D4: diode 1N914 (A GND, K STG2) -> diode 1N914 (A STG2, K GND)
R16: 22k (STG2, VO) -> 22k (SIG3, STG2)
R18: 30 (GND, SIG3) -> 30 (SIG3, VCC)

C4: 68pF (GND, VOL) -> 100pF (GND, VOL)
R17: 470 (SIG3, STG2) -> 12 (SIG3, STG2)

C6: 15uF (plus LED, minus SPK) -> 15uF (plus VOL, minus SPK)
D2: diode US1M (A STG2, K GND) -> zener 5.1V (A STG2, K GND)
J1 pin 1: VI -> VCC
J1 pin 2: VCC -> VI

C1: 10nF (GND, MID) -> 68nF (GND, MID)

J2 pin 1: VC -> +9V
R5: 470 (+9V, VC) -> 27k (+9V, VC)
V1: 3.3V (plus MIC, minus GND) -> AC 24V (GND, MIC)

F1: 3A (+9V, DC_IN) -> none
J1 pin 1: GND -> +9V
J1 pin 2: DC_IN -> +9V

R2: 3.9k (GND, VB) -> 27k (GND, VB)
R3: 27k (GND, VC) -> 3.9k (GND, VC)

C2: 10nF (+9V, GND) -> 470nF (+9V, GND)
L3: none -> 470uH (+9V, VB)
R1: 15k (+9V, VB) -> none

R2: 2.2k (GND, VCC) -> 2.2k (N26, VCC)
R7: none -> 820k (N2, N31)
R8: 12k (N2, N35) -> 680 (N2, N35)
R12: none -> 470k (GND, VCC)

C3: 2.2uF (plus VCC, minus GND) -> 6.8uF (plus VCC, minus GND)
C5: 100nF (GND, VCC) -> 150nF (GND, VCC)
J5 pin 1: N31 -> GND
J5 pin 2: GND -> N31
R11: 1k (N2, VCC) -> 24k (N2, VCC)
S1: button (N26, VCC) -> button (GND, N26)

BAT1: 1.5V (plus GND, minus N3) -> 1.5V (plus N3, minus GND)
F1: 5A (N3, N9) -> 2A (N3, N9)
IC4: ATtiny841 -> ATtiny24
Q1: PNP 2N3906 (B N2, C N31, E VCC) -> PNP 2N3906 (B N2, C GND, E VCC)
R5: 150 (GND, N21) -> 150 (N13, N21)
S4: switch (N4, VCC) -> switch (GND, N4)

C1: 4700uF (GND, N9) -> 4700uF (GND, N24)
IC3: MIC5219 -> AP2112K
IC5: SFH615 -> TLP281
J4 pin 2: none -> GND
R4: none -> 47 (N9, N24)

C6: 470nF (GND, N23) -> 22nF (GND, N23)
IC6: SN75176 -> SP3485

- _TO DO_: Pull out every line holding "plus" from the records above, and copy it.

- _WORKED SOLUTION_:
C6: 15uF (plus LED, minus SPK) -> 15uF (plus VOL, minus SPK)
V1: 3.3V (plus MIC, minus GND) -> AC 24V (GND, MIC)
C3: 2.2uF (plus VCC, minus GND) -> 6.8uF (plus VCC, minus GND)
BAT1: 1.5V (plus GND, minus N3) -> 1.5V (plus N3, minus GND)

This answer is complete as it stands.